* Exercise prompt
Copy every line from the records that holds the word "KEYS".

··· Supplied information ···

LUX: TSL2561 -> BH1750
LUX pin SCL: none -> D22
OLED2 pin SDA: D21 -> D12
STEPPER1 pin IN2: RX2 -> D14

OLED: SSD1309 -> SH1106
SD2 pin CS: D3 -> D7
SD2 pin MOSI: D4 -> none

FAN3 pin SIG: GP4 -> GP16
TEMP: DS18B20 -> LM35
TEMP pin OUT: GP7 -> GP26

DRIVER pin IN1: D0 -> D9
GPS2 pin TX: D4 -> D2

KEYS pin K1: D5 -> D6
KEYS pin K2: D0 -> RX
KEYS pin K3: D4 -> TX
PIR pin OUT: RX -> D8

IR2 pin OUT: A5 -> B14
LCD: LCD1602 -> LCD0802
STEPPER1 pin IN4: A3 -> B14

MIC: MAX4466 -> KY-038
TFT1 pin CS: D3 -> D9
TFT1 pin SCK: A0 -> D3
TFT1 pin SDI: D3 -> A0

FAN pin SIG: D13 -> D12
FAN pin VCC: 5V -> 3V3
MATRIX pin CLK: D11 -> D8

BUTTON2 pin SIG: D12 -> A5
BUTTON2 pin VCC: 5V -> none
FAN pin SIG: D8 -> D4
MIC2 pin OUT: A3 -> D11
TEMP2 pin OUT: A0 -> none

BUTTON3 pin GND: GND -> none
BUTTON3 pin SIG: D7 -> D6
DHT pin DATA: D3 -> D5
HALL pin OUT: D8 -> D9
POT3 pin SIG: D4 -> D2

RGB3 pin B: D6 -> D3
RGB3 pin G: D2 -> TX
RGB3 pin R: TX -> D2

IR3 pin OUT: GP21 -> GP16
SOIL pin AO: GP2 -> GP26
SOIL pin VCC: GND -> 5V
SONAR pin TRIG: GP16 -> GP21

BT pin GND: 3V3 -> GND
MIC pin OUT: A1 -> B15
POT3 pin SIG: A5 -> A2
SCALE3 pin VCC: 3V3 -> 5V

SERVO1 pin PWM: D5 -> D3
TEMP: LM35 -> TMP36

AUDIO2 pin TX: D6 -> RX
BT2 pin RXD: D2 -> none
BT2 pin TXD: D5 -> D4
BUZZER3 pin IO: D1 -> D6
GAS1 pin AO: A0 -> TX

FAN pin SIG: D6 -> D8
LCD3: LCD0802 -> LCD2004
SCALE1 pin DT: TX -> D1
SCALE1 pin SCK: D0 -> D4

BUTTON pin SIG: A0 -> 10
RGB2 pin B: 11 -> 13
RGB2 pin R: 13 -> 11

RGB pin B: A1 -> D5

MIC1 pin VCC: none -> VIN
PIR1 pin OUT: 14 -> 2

···

* Task result
KEYS pin K1: D5 -> D6
KEYS pin K2: D0 -> RX
KEYS pin K3: D4 -> TX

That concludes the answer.